> **REQUIRED ACTION**:
Reduce the material below to its lines containing "dumbbell".

> **DATASET EXCERPTS**:

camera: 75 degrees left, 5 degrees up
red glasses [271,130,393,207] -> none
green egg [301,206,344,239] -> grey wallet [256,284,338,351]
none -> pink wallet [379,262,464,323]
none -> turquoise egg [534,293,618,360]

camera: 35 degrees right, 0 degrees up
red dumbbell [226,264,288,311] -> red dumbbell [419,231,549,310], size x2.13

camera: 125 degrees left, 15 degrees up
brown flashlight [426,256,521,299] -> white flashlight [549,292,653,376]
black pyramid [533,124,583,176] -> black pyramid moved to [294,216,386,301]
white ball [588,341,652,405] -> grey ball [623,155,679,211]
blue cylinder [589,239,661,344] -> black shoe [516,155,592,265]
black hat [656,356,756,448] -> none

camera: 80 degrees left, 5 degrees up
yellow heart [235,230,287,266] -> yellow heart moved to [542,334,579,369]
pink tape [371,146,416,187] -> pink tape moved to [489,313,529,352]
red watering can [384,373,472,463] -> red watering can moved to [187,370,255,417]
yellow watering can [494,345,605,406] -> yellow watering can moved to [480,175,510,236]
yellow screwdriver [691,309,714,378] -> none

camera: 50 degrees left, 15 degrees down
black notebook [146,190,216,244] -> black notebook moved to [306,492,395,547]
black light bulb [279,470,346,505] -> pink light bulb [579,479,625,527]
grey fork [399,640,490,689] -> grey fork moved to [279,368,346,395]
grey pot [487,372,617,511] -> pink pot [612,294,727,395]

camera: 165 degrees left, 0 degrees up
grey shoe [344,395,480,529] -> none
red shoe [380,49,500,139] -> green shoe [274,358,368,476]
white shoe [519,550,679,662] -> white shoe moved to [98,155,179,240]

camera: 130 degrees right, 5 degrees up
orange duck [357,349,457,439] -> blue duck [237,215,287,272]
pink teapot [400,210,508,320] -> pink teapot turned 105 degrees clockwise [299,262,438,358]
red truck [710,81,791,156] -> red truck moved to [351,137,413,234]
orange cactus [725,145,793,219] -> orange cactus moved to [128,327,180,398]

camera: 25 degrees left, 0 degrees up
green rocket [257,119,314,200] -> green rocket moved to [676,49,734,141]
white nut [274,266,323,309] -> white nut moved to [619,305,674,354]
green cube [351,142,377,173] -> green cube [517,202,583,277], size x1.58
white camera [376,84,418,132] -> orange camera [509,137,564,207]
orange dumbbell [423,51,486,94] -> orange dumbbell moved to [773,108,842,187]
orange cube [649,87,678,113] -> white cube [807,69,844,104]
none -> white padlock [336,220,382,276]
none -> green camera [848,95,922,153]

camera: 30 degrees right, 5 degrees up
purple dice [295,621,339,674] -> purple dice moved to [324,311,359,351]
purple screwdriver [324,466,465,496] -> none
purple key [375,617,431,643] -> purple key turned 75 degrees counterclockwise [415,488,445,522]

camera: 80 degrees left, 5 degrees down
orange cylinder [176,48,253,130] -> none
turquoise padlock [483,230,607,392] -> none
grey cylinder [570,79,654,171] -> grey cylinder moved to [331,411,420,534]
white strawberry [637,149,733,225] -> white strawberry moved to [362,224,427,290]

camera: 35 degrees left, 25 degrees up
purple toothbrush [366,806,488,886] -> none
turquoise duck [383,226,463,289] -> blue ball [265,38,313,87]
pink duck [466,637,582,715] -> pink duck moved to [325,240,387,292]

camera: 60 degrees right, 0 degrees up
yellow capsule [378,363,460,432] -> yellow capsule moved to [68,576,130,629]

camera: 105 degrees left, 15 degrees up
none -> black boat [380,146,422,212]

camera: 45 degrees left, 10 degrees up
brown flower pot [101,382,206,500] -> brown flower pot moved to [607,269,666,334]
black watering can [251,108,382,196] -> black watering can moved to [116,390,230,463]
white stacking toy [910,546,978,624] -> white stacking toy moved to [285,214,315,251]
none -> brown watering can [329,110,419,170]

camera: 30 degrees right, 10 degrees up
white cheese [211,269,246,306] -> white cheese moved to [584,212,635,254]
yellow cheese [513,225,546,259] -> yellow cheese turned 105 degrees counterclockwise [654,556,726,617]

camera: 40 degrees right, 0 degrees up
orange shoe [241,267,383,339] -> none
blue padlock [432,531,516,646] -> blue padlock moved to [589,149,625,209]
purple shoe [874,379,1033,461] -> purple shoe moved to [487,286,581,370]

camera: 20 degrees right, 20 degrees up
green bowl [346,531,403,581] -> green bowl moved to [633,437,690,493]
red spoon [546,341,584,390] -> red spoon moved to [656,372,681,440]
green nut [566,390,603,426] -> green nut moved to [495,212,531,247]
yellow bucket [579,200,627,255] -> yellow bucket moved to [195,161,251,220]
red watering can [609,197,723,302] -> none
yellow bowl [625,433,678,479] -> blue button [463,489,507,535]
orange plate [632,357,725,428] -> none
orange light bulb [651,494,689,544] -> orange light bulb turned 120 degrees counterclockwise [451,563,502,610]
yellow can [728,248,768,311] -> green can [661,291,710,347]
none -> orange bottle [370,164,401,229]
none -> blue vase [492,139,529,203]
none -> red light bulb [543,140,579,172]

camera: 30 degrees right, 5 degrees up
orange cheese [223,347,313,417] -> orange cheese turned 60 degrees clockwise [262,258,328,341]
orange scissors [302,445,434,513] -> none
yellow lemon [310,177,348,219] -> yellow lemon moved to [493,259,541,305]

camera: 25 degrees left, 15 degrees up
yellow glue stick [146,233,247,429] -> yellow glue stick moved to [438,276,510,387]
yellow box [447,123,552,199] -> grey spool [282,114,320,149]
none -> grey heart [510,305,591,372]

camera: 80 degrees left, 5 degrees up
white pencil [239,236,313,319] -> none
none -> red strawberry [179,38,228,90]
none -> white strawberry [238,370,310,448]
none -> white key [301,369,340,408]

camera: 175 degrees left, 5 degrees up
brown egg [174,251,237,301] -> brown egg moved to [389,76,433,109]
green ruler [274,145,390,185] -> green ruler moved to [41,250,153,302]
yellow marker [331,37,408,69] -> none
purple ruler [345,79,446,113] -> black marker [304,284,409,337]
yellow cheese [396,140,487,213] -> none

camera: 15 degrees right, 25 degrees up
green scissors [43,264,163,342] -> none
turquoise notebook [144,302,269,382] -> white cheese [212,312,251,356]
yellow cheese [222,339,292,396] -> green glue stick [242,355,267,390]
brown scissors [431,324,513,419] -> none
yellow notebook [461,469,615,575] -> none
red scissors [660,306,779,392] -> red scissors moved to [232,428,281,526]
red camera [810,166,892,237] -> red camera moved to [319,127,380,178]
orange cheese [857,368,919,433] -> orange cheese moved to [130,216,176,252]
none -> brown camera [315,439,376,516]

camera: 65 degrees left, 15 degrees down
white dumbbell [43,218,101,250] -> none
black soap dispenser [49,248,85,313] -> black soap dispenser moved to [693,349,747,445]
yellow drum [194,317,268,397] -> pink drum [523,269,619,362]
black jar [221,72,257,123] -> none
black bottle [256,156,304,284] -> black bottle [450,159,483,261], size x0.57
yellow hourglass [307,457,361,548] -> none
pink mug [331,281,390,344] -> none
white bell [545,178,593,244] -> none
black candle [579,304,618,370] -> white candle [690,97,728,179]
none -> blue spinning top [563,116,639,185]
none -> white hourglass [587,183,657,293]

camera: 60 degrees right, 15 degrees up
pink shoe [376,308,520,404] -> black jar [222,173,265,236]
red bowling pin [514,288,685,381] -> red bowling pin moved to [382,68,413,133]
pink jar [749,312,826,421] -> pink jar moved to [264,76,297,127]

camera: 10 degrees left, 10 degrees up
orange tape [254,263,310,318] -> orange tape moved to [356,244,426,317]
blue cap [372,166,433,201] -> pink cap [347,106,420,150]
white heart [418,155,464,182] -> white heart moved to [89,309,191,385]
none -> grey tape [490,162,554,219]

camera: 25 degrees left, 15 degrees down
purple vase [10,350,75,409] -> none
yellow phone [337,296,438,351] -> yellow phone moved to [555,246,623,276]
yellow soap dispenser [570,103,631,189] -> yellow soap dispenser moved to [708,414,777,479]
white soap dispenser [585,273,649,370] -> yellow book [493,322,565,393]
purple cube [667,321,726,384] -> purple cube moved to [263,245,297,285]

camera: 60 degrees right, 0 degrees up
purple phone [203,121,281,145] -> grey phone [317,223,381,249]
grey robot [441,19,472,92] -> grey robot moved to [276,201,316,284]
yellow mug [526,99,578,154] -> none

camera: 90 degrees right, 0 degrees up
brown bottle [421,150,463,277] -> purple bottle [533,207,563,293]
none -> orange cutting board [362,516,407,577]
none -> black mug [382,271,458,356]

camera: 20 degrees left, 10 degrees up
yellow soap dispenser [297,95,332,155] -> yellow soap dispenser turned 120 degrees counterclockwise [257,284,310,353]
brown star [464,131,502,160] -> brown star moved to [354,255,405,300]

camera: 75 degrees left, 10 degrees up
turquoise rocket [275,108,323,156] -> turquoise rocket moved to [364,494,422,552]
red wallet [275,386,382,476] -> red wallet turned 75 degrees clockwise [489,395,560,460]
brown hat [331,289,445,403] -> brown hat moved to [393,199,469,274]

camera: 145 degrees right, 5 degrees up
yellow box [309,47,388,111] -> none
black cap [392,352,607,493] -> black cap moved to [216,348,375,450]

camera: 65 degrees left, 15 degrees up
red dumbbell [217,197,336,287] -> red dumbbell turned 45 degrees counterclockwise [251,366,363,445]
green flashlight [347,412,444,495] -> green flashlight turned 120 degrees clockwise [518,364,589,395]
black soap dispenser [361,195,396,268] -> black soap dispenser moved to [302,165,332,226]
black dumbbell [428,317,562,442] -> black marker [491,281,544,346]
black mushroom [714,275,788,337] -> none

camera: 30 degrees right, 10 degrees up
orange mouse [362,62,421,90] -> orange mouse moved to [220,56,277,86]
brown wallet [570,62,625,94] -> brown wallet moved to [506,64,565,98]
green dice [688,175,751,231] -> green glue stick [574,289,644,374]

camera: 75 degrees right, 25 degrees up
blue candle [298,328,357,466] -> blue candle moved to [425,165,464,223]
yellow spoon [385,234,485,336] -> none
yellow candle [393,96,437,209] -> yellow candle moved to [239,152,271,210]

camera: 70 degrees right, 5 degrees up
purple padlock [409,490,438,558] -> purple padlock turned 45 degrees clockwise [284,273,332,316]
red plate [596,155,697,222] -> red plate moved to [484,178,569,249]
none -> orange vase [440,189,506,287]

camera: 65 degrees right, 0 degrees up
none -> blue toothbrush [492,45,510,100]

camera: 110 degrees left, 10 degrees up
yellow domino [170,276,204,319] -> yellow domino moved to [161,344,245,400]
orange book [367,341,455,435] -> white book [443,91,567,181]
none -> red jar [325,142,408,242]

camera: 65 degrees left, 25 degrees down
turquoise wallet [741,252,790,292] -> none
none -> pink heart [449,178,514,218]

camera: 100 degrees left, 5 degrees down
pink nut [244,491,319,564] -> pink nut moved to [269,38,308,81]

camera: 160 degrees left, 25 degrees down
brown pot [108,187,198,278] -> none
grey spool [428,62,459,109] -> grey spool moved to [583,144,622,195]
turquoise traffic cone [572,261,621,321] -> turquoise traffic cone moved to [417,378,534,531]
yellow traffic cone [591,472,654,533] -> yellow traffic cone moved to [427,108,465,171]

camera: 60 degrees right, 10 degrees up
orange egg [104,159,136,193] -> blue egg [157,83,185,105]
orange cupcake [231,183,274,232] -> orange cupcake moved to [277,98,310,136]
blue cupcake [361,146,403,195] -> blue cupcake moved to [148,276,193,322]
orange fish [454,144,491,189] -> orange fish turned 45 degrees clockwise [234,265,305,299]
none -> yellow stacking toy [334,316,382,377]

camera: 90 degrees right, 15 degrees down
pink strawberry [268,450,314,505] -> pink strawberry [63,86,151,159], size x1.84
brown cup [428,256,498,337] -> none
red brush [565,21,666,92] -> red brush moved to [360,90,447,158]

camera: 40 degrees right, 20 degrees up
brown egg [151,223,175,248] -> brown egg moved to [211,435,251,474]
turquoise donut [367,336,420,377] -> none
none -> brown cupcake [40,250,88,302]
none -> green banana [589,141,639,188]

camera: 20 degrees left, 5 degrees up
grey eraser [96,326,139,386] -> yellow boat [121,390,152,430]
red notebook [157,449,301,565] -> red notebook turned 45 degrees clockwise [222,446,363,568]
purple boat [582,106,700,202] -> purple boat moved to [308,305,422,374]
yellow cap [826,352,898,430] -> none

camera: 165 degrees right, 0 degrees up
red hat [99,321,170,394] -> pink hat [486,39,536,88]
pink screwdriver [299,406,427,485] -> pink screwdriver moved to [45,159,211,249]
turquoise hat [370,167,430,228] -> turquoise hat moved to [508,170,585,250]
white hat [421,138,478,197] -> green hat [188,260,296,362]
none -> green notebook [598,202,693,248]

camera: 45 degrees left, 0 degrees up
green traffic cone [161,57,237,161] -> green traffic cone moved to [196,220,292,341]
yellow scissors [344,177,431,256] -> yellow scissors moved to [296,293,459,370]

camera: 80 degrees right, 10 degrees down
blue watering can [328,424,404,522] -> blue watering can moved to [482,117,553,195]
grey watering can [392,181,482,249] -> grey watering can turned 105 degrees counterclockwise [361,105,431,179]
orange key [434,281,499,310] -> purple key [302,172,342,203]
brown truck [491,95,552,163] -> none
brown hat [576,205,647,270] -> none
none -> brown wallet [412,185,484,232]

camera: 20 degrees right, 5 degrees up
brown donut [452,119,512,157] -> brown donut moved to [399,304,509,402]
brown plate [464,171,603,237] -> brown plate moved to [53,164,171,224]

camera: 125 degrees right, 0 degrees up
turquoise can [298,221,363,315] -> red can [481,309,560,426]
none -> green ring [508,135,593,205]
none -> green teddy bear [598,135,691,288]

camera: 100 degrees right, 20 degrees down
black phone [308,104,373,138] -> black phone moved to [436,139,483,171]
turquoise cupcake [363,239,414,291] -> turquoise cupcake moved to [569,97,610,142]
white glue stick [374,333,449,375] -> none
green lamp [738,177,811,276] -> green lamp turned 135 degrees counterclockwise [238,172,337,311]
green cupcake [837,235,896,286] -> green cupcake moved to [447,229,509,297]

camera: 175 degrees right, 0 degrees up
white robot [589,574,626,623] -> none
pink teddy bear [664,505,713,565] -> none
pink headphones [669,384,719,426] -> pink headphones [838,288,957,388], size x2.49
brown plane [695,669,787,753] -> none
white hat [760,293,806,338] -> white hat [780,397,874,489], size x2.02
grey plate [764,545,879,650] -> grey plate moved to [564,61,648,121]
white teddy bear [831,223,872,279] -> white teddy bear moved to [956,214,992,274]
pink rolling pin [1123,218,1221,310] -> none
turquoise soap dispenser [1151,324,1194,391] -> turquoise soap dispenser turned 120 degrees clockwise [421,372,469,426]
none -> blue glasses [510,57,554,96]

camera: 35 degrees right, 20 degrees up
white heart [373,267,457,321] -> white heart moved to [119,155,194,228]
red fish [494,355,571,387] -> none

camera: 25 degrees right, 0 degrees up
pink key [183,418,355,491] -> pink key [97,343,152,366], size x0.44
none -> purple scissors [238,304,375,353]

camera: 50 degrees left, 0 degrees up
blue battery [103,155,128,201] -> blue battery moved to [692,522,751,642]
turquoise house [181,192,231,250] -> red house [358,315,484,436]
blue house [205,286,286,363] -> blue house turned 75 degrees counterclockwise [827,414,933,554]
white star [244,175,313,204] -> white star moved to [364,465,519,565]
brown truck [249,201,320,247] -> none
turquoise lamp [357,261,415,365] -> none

> **ANSWER SPACE**:
red dumbbell [226,264,288,311] -> red dumbbell [419,231,549,310], size x2.13
orange dumbbell [423,51,486,94] -> orange dumbbell moved to [773,108,842,187]
white dumbbell [43,218,101,250] -> none
red dumbbell [217,197,336,287] -> red dumbbell turned 45 degrees counterclockwise [251,366,363,445]
black dumbbell [428,317,562,442] -> black marker [491,281,544,346]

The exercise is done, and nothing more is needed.